§ **Instructions for the task**: Filter this data down to the lines that hold "diode", and copy them.

§ **Task inputs**:
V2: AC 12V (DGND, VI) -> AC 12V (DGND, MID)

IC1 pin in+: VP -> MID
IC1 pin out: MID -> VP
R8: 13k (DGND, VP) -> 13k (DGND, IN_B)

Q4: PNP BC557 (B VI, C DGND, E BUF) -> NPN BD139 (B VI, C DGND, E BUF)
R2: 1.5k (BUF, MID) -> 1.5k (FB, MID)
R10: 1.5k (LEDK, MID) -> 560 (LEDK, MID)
...
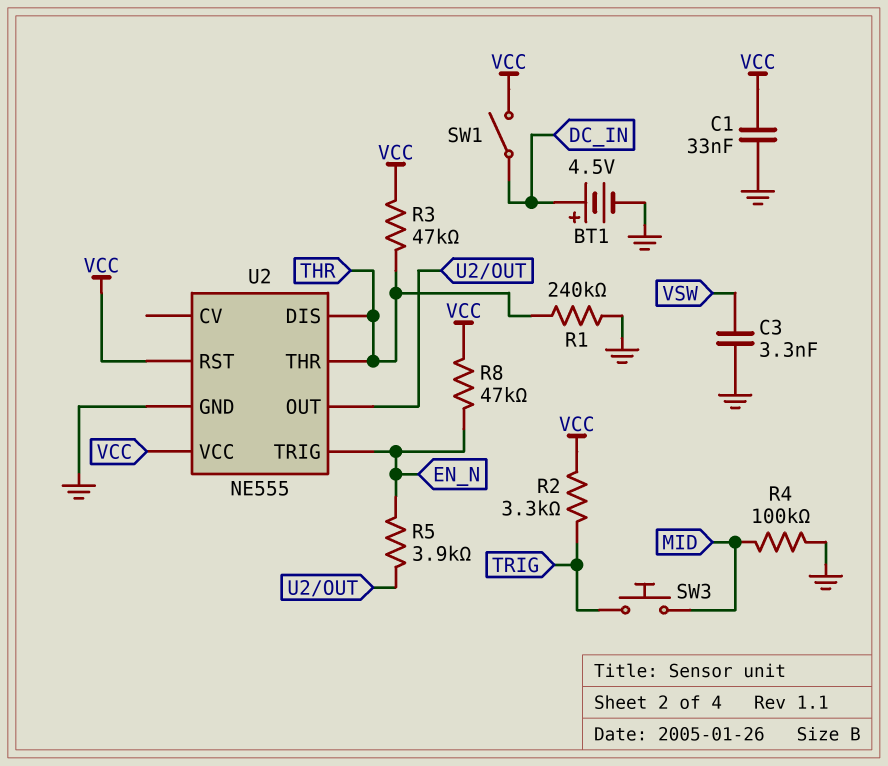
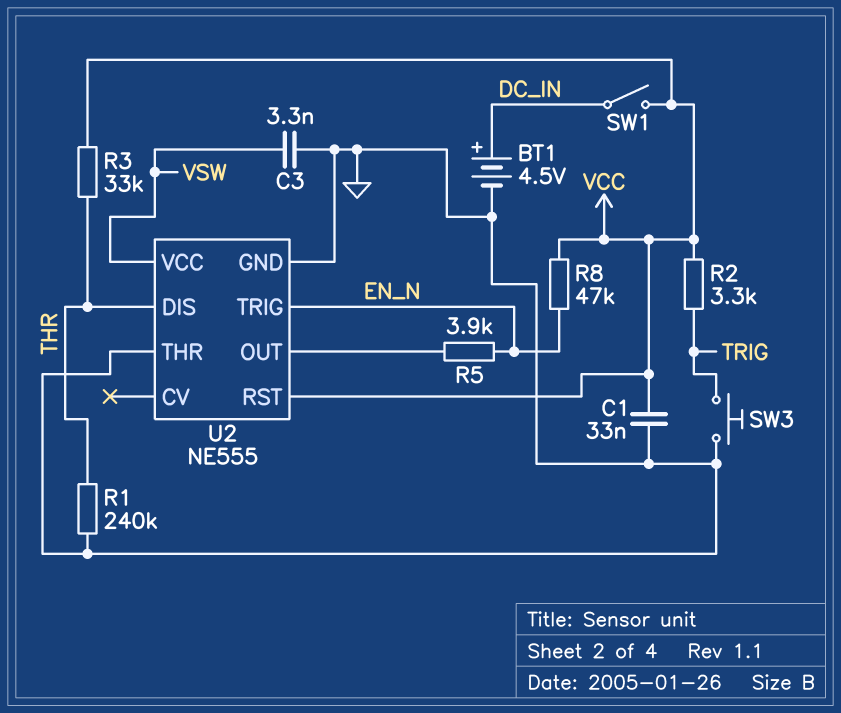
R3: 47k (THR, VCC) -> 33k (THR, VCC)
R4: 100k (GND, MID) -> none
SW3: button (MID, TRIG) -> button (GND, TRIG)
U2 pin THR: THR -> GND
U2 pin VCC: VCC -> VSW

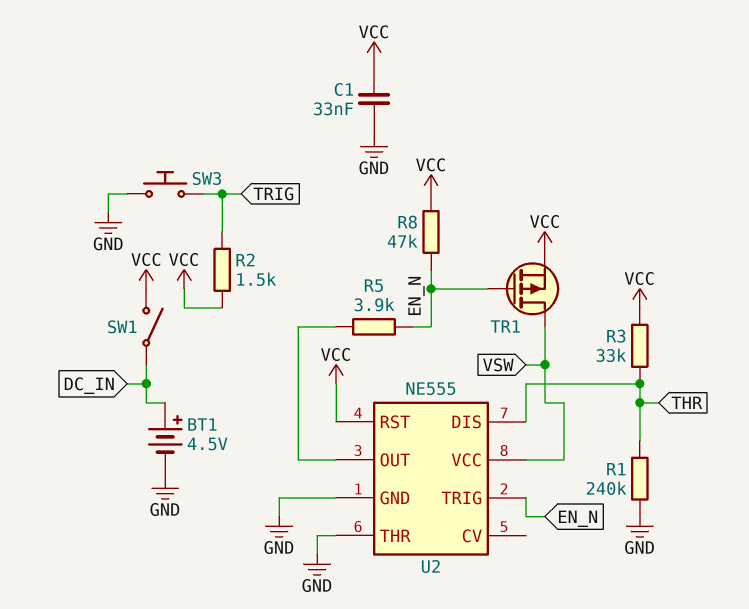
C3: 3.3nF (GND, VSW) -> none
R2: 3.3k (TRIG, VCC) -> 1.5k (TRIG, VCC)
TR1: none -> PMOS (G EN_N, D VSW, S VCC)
---
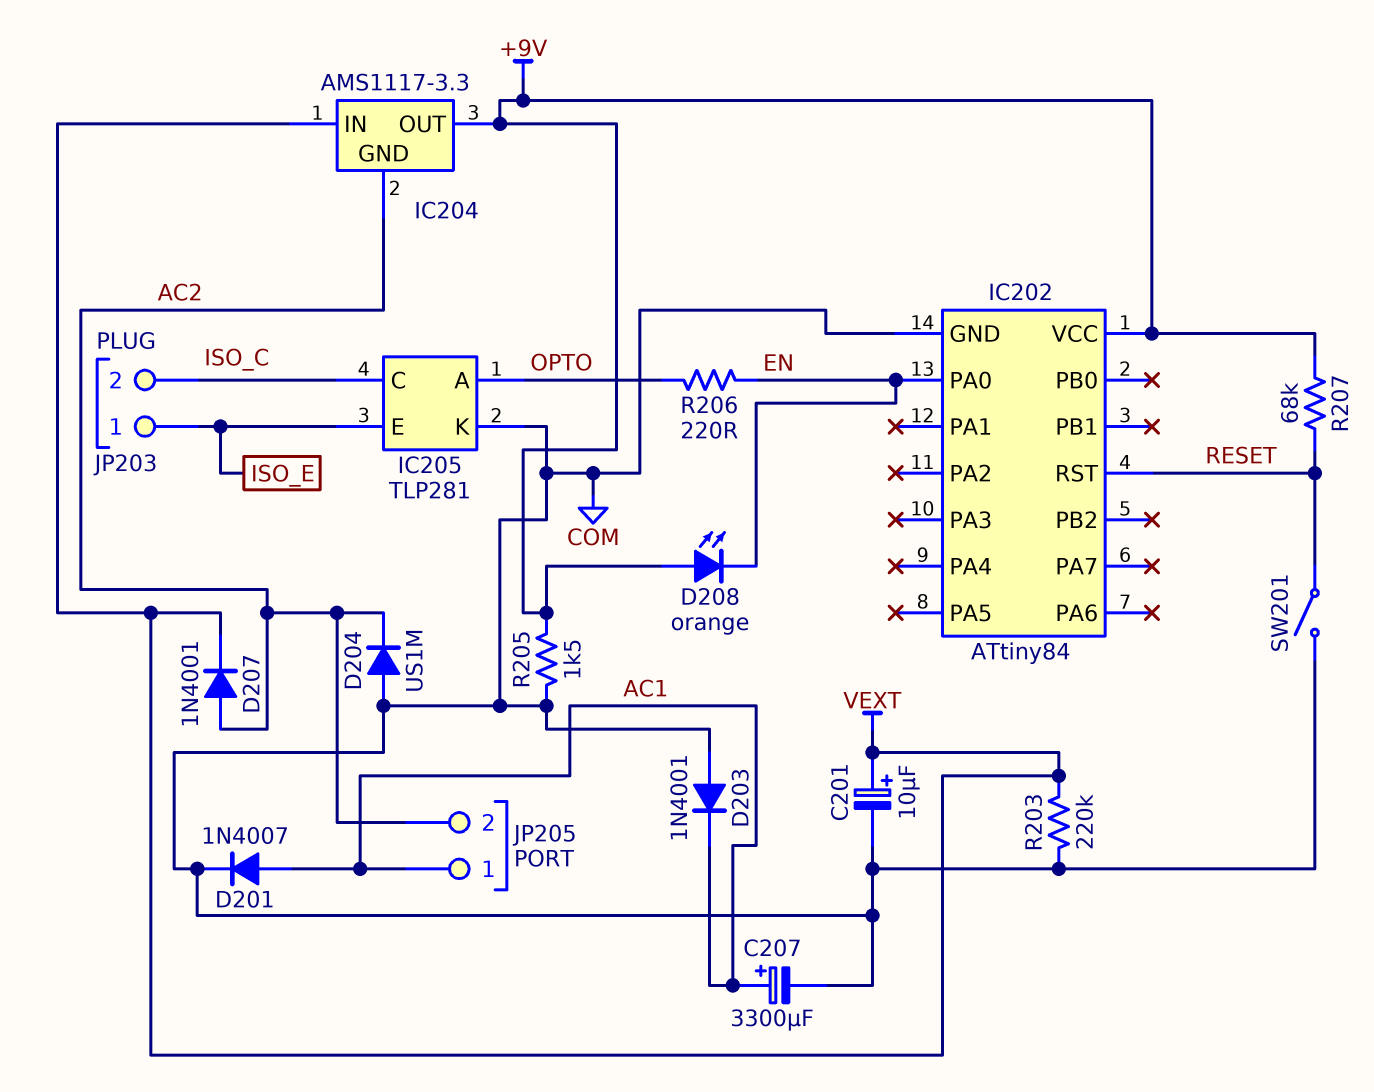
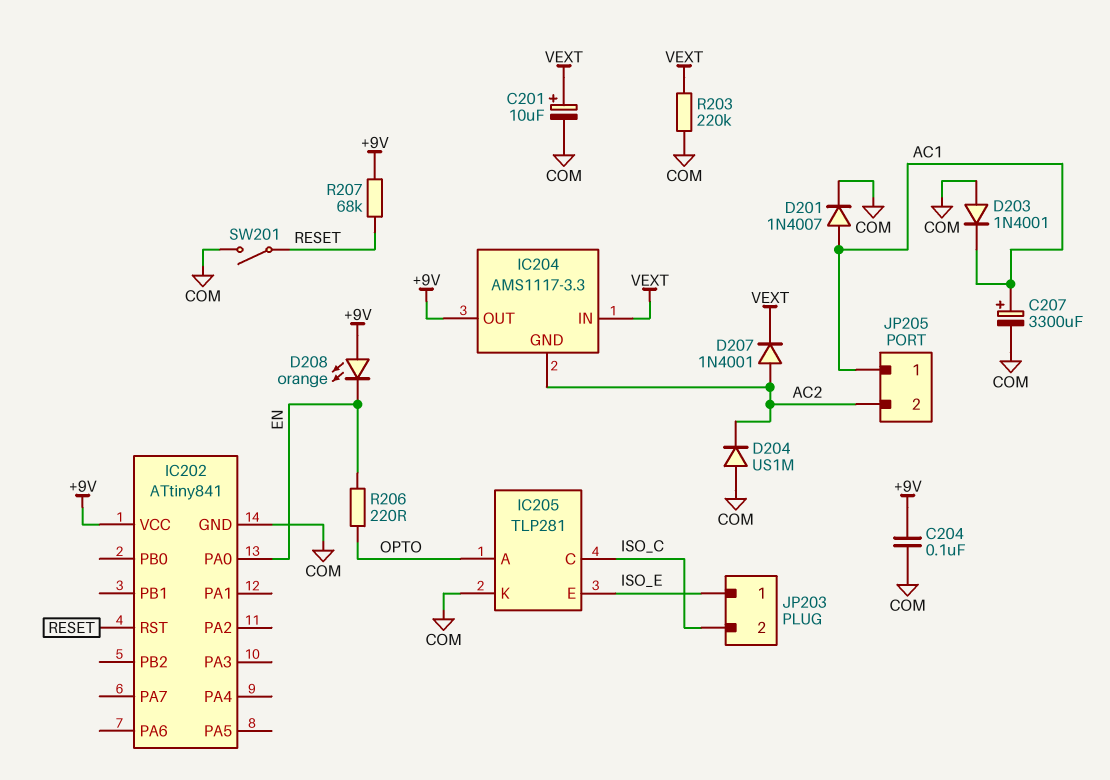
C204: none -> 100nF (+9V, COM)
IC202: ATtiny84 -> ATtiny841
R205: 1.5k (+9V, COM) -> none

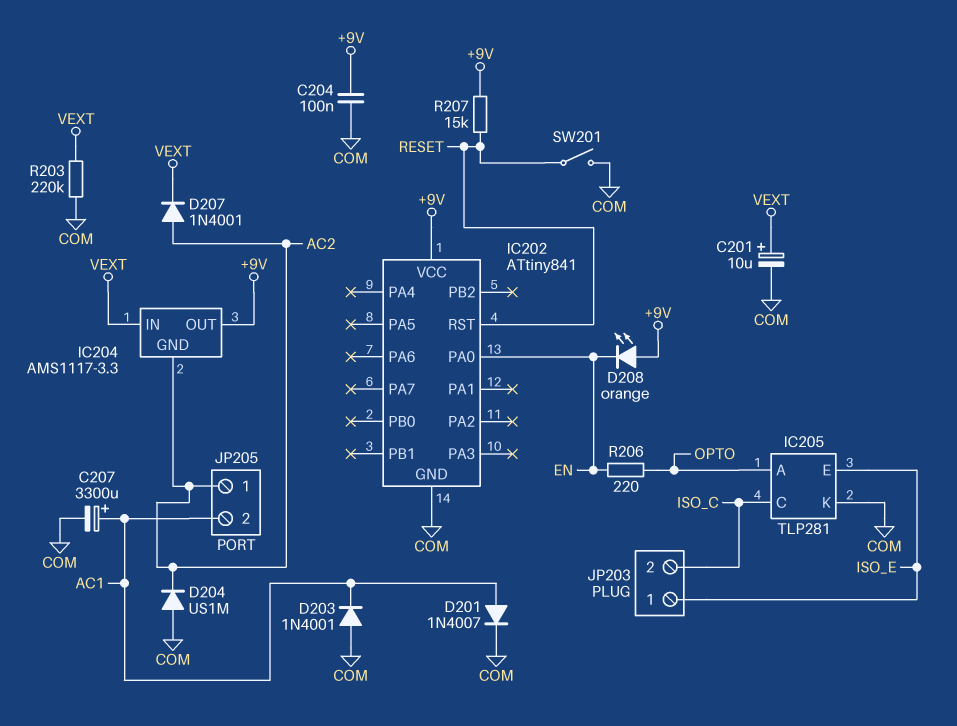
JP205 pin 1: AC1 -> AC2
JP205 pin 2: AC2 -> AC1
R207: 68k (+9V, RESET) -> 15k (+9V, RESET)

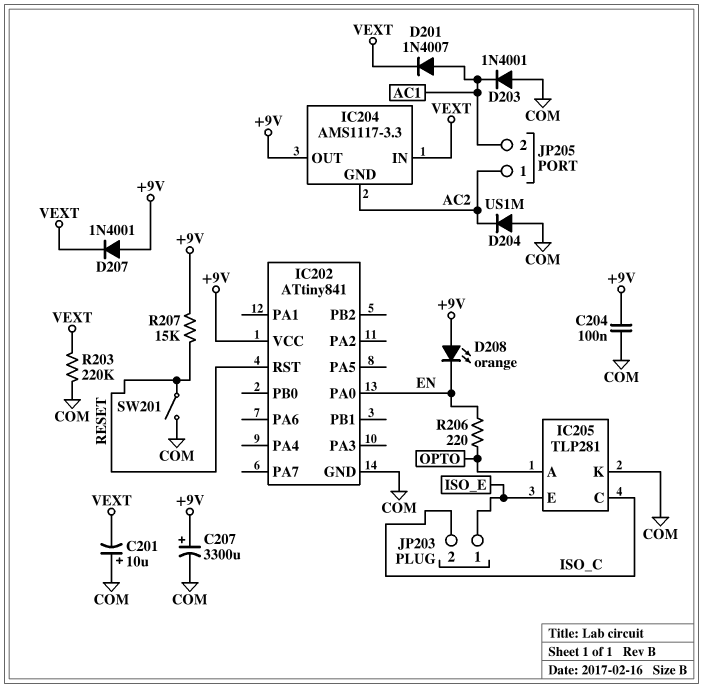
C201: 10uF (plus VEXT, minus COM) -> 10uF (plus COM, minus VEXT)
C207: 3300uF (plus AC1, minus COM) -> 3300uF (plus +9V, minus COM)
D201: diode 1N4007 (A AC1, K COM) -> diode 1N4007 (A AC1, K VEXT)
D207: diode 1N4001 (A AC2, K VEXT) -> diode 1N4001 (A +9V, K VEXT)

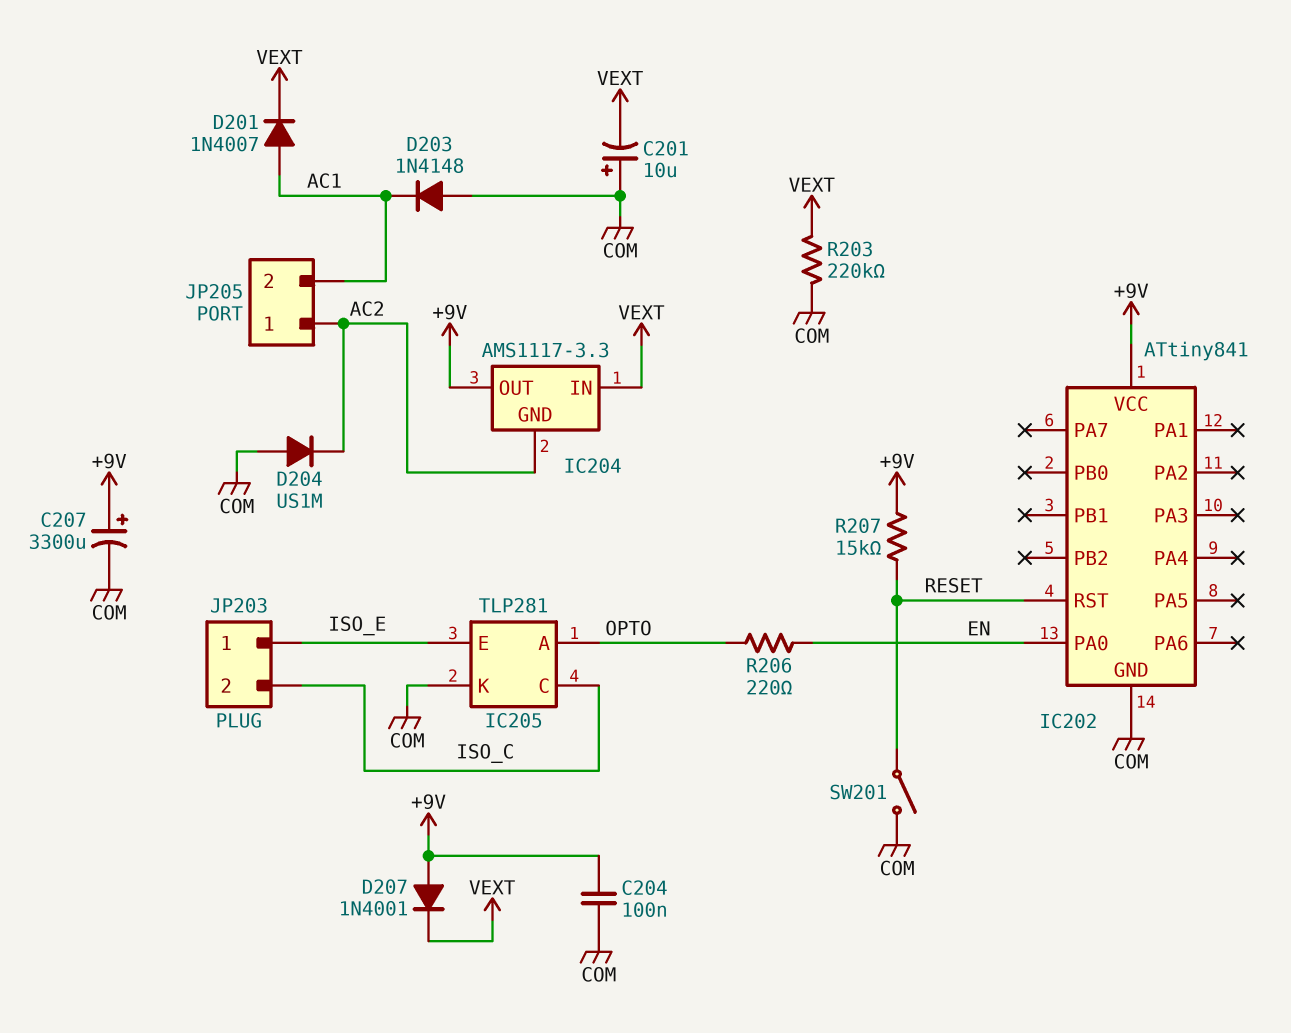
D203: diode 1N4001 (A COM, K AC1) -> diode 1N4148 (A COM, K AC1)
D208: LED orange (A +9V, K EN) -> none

§ **Exercise output**:
D201: diode 1N4007 (A AC1, K COM) -> diode 1N4007 (A AC1, K VEXT)
D207: diode 1N4001 (A AC2, K VEXT) -> diode 1N4001 (A +9V, K VEXT)
D203: diode 1N4001 (A COM, K AC1) -> diode 1N4148 (A COM, K AC1)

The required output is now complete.